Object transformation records

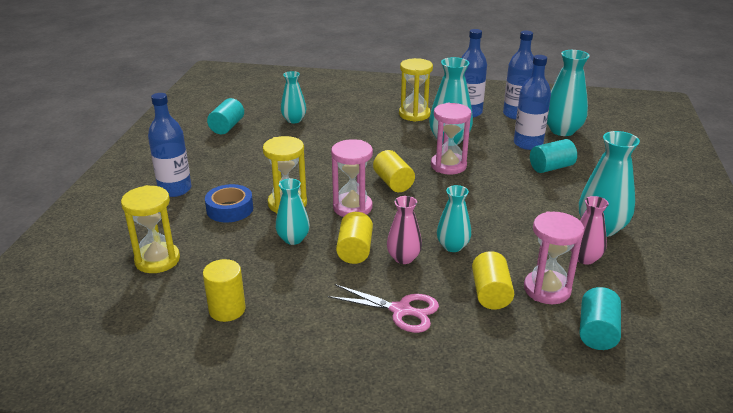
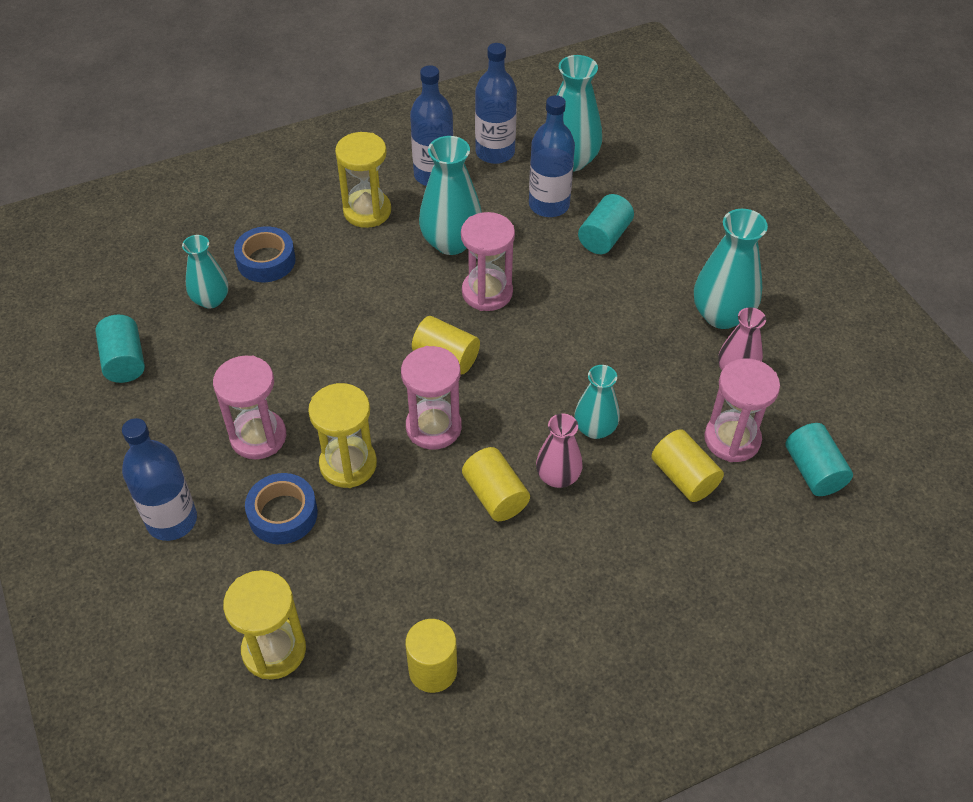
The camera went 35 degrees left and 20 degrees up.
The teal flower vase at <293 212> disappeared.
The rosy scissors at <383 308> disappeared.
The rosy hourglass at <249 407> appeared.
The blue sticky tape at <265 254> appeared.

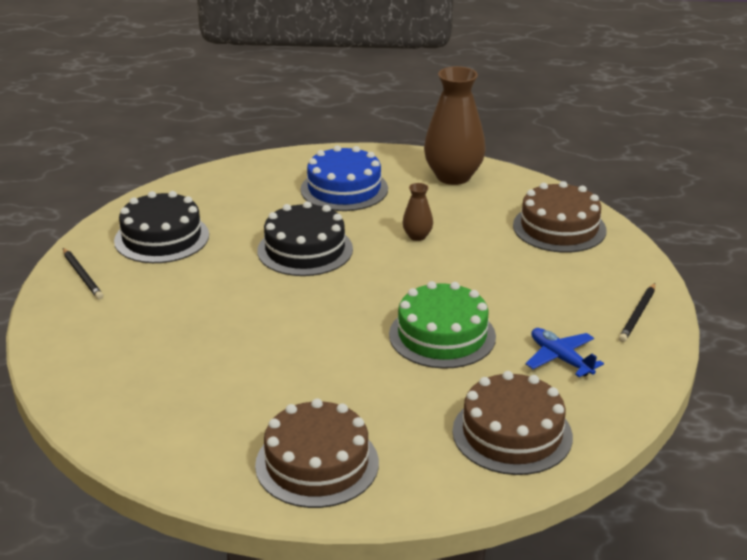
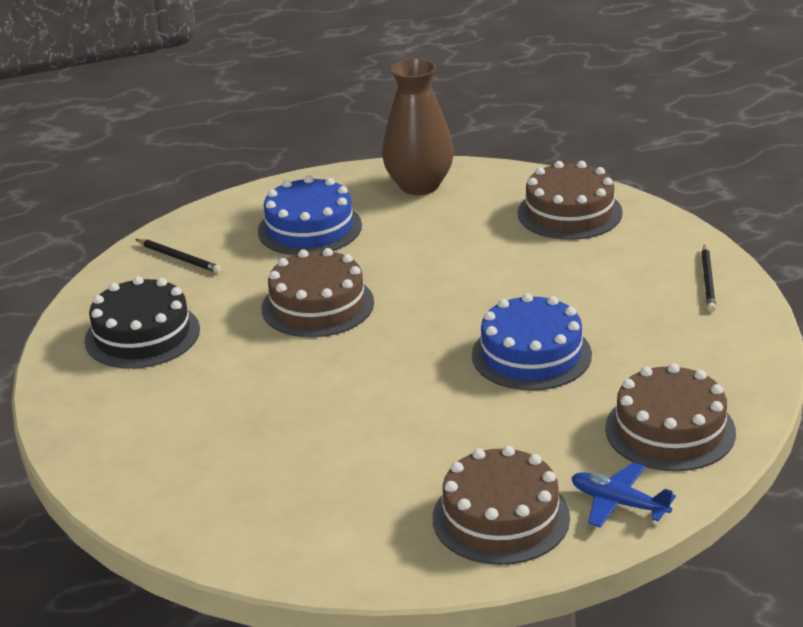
The camera went 20 degrees left and 0 degrees up.
The jet-black pencil moved from <83 274> to <179 256>.
The jet-black layer cake at <305 238> became the dark brown layer cake at <318 292>.
The leaf-green layer cake at <442 325> became the blue layer cake at <532 342>.
The dark brown flower vase at <417 212> disappeared.
The blue toy plane moved from <564 352> to <623 495>.

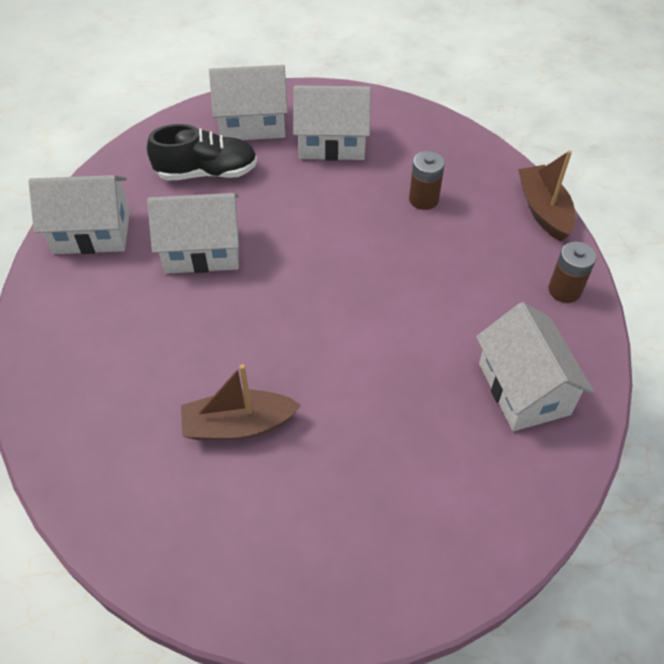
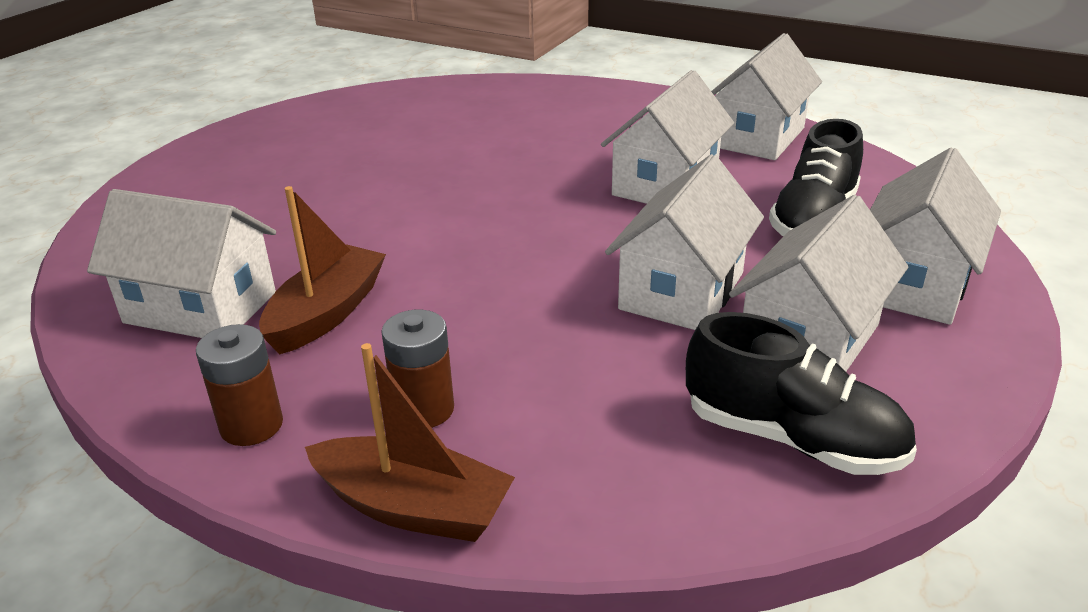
The camera went 125 degrees right and 20 degrees down.
The dark brown sailboat moved from <241 402> to <322 270>.
The dark brown AA battery moved from <427 180> to <417 369>.
The snow-white house at <684 242> appeared.
The jet-black shoe at <801 393> appeared.

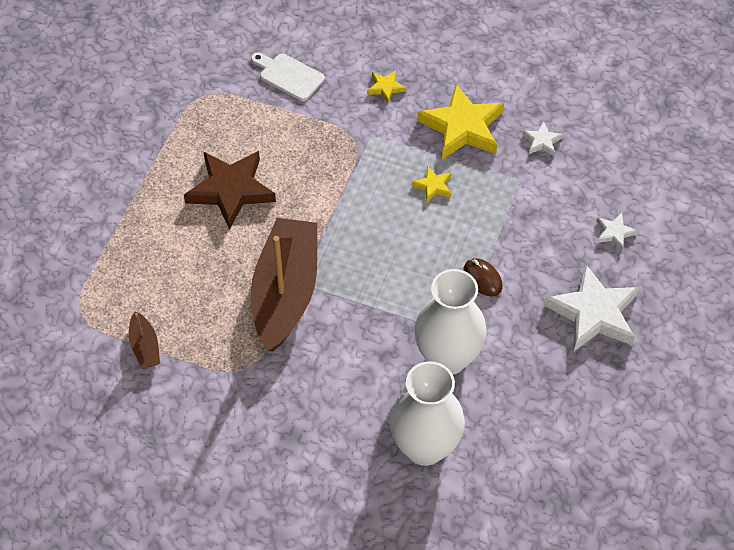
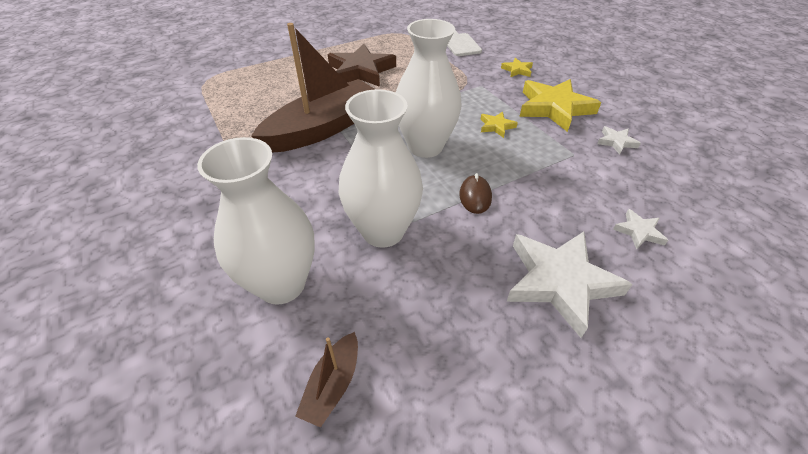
The camera went 40 degrees right and 10 degrees down.
The dark brown sailboat moved from <144 340> to <326 380>.
The snow-white flower vase at <429 88> appeared.

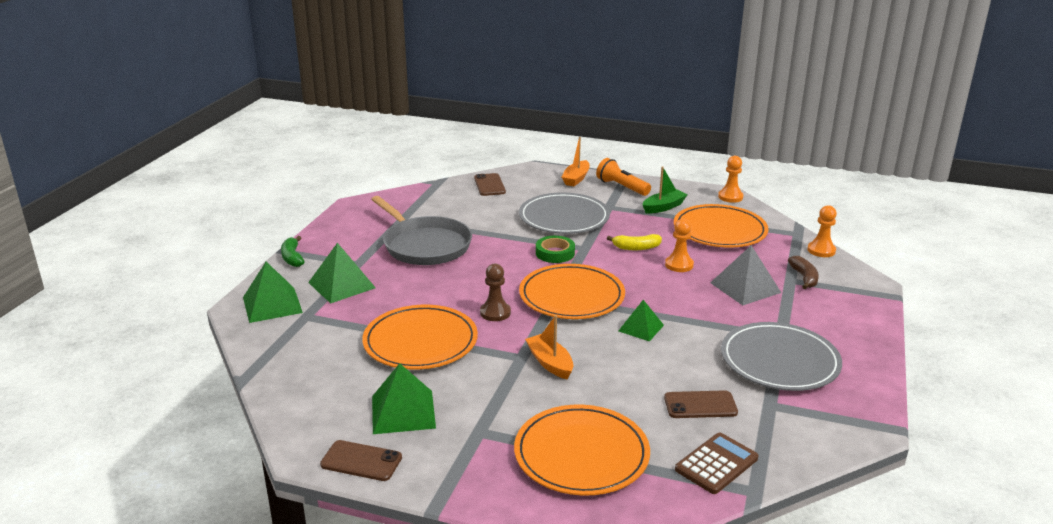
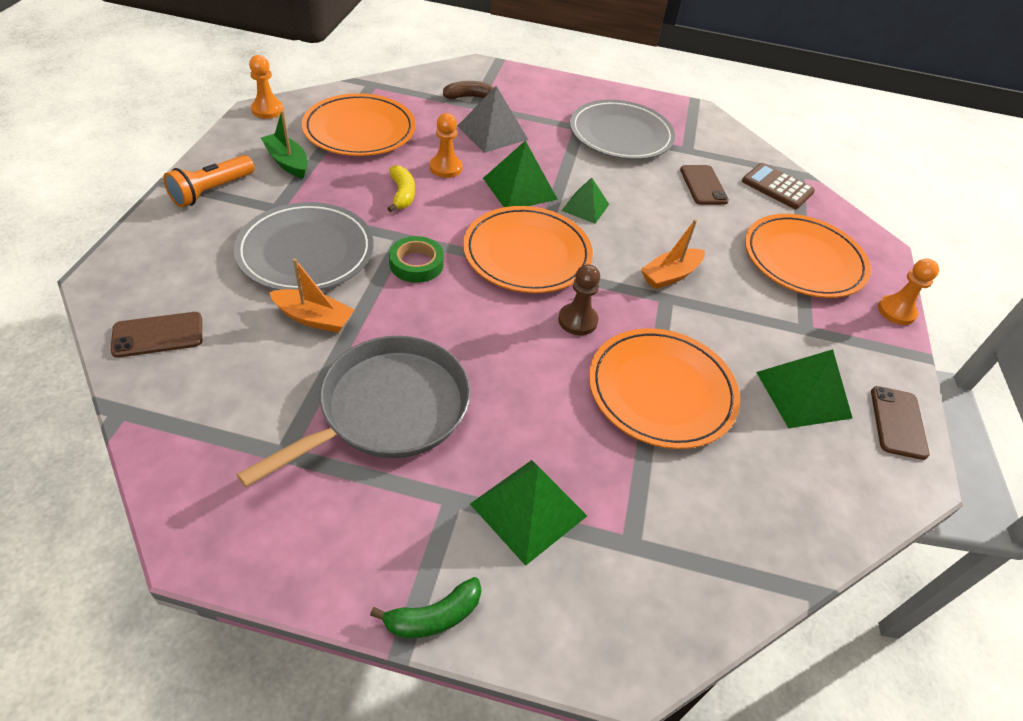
The camera went 100 degrees left and 20 degrees up.
The leaf-green pyramid shape moved from <273 292> to <520 173>.
The orange-coloured sailboat moved from <576 161> to <312 295>.
The orange-coloured pawn moved from <822 231> to <908 291>.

▶ [Work order] Pictures aside, return all the entries above exactly.

▶ [Response area]
The camera went 35 degrees left and 20 degrees up.
The teal flower vase at <293 212> disappeared.
The rosy scissors at <383 308> disappeared.
The rosy hourglass at <249 407> appeared.
The blue sticky tape at <265 254> appeared.

The camera went 20 degrees left and 0 degrees up.
The jet-black pencil moved from <83 274> to <179 256>.
The jet-black layer cake at <305 238> became the dark brown layer cake at <318 292>.
The leaf-green layer cake at <442 325> became the blue layer cake at <532 342>.
The dark brown flower vase at <417 212> disappeared.
The blue toy plane moved from <564 352> to <623 495>.

The camera went 125 degrees right and 20 degrees down.
The dark brown sailboat moved from <241 402> to <322 270>.
The dark brown AA battery moved from <427 180> to <417 369>.
The snow-white house at <684 242> appeared.
The jet-black shoe at <801 393> appeared.

The camera went 40 degrees right and 10 degrees down.
The dark brown sailboat moved from <144 340> to <326 380>.
The snow-white flower vase at <429 88> appeared.

The camera went 100 degrees left and 20 degrees up.
The leaf-green pyramid shape moved from <273 292> to <520 173>.
The orange-coloured sailboat moved from <576 161> to <312 295>.
The orange-coloured pawn moved from <822 231> to <908 291>.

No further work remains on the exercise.